-- Provided data follows --
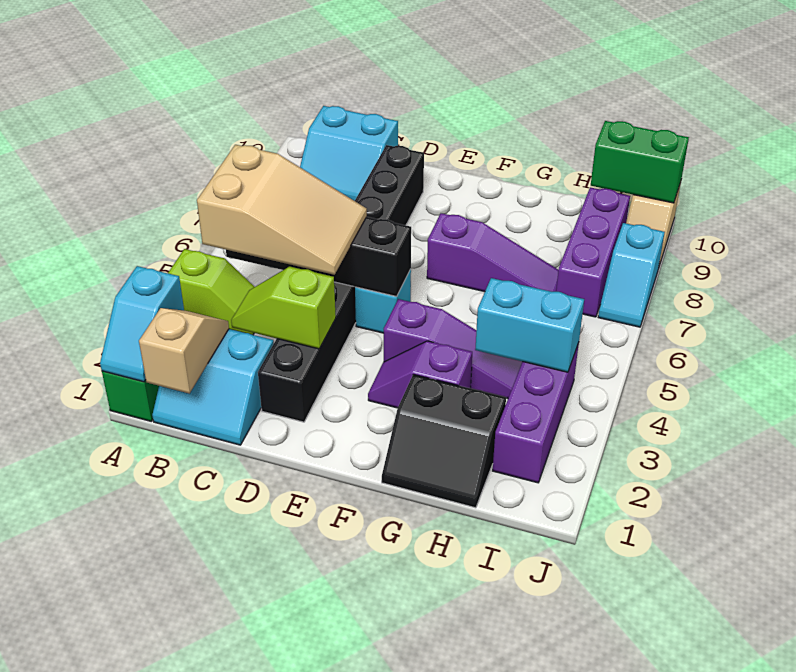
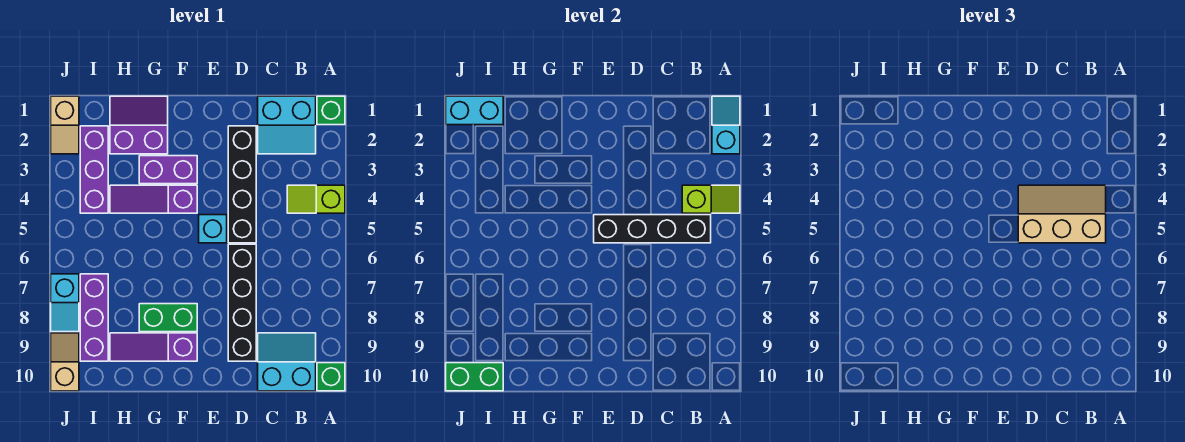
none -> green 1x1 brick [317,363,345,391]
cyan 2x2 slope [152,329,274,445] -> cyan 2x2 slope turned to [258,96,316,154]
tan 1x2 slope [139,308,229,394] -> tan 1x2 slope moved to [51,96,79,154]
tan 2x3 slope [197,145,367,275] -> tan 2x3 slope turned to [1018,185,1106,243]
lime 1x2 slope [231,267,336,349] -> lime 1x2 slope moved to [682,185,740,213]
purple 1x2 slope [368,341,472,408] -> purple 1x2 brick [139,156,197,184]
purple 1x3 slope [427,213,558,292] -> purple 1x3 slope moved to [110,333,197,361]
none -> green 1x2 brick [139,304,197,332]
black 2x2 slope [382,374,506,508] -> purple 2x2 slope [110,96,168,154]
cyan 1x2 brick [475,278,584,372] -> cyan 1x2 brick moved to [446,96,503,125]
cyan 1x2 slope [598,223,665,327] -> cyan 1x2 slope turned to [51,274,79,332]

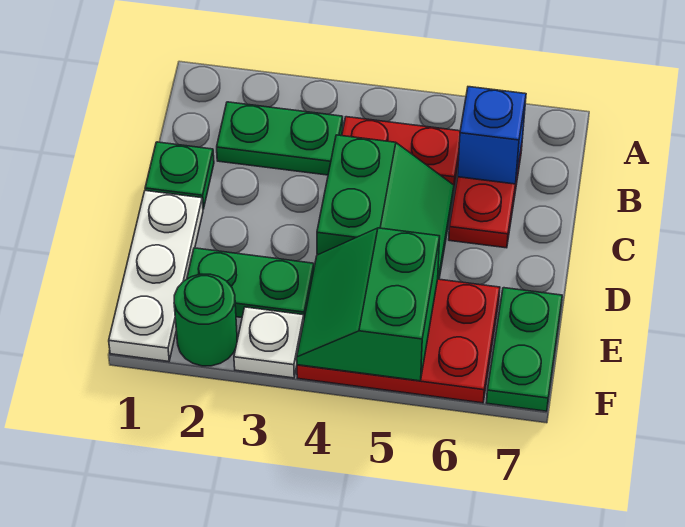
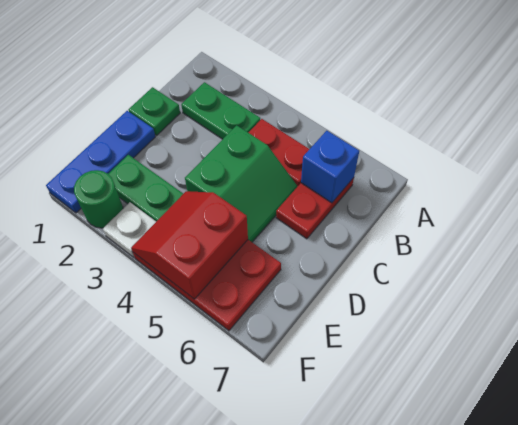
white 1x3 plate [109,191,203,362] -> blue 1x3 plate [46,111,155,213]
green 2x2 slope [297,228,440,381] -> red 2x2 slope [131,191,248,299]
green 1x2 plate [486,288,562,411] -> none

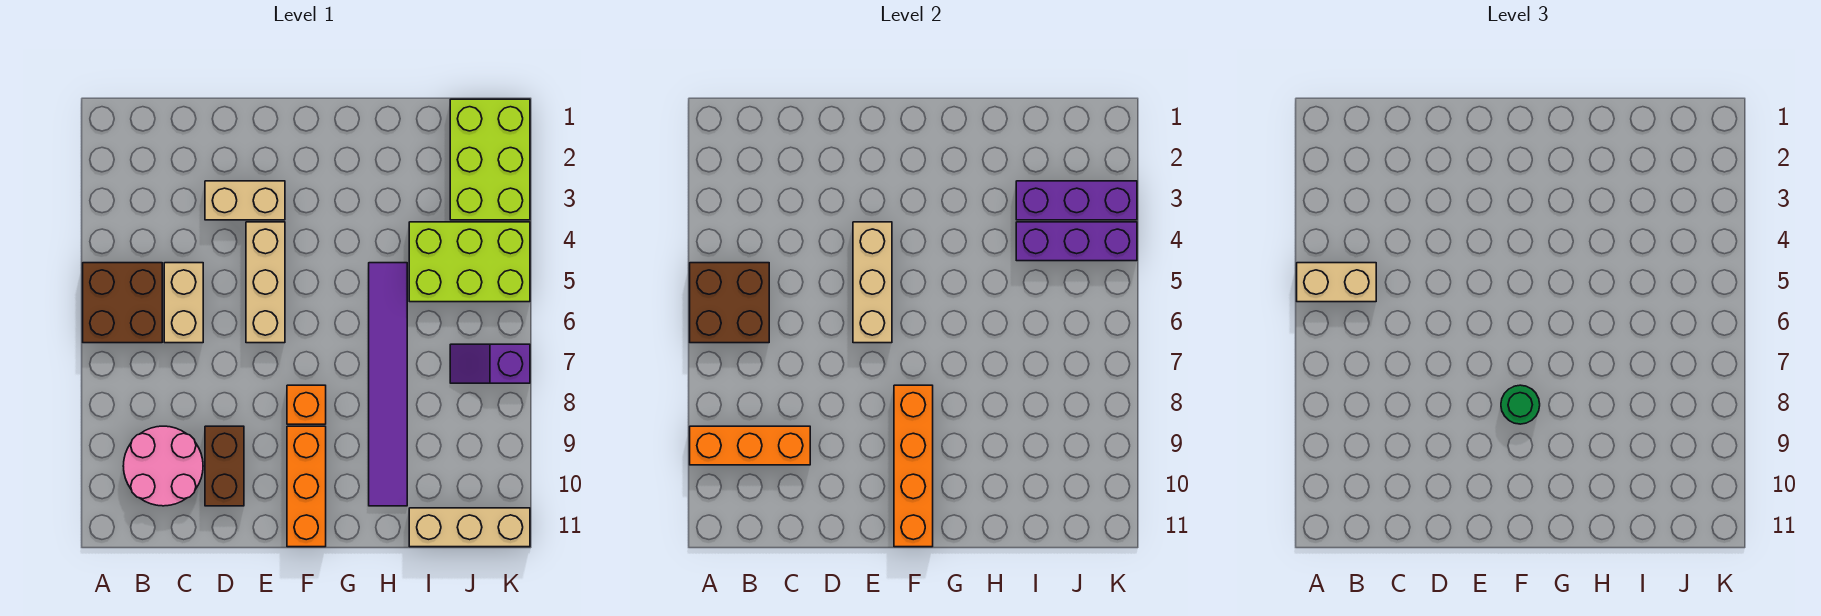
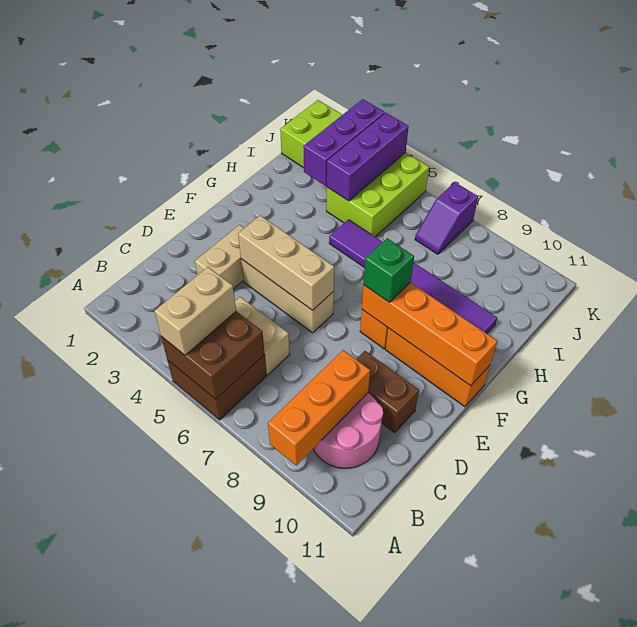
green 1x1 round brick [1501,385,1540,424] -> green 1x1 brick [363,238,414,303]
tan 1x3 brick [409,508,530,547] -> none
-- Provided data concluded --
**Exercise directions**. Line by line, reproduce exactly the lines from the one containing "cyan 1x2 slope [598,223,665,327]" through the final line of the material, both included, leaving every picture out.

**Response box**.
cyan 1x2 slope [598,223,665,327] -> cyan 1x2 slope turned to [51,274,79,332]

white 1x3 plate [109,191,203,362] -> blue 1x3 plate [46,111,155,213]
green 2x2 slope [297,228,440,381] -> red 2x2 slope [131,191,248,299]
green 1x2 plate [486,288,562,411] -> none

green 1x1 round brick [1501,385,1540,424] -> green 1x1 brick [363,238,414,303]
tan 1x3 brick [409,508,530,547] -> none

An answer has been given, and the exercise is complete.